PROBLEM STATEMENT:
Return each record word for word and omit the pictures.

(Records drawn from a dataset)

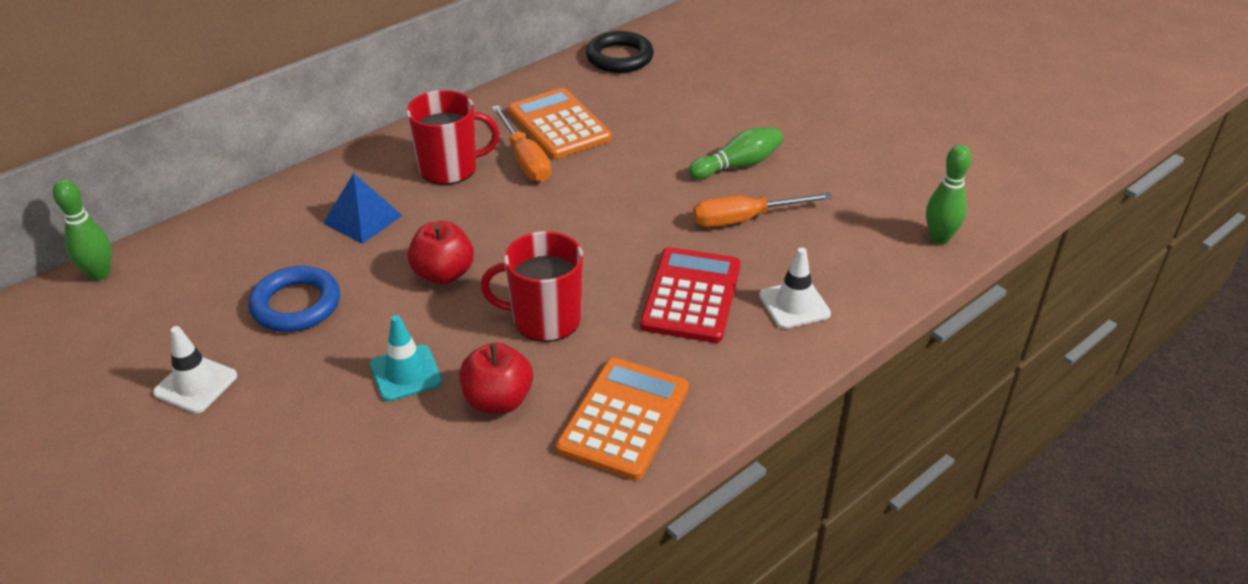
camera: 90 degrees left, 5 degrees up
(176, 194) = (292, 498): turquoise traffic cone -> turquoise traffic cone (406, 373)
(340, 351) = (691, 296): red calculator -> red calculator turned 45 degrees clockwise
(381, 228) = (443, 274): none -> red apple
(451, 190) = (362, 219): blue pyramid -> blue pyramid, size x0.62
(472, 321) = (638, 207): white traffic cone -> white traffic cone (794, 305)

RESPONSE TO THE EXERCISE:
camera: 90 degrees left, 5 degrees up
(176, 194) = (292, 498): turquoise traffic cone -> turquoise traffic cone (406, 373)
(340, 351) = (691, 296): red calculator -> red calculator turned 45 degrees clockwise
(381, 228) = (443, 274): none -> red apple
(451, 190) = (362, 219): blue pyramid -> blue pyramid, size x0.62
(472, 321) = (638, 207): white traffic cone -> white traffic cone (794, 305)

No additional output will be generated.